=== Begin Enclosure ===

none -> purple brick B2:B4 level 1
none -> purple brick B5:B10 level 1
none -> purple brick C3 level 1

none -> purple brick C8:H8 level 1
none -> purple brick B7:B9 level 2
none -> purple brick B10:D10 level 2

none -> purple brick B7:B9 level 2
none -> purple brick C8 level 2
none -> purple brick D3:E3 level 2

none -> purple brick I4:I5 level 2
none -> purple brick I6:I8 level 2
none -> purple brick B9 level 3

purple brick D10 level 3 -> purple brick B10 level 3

=== End Enclosure ===

** WHAT NEEDS TO BE DONE **
Your task is to reproduce, exactly and exclusively, the lines from the one holding "none -> purple brick D3:E3 level 2" through the final line of the listing.

** EXERCISE SOLUTION **
none -> purple brick D3:E3 level 2

none -> purple brick I4:I5 level 2
none -> purple brick I6:I8 level 2
none -> purple brick B9 level 3

purple brick D10 level 3 -> purple brick B10 level 3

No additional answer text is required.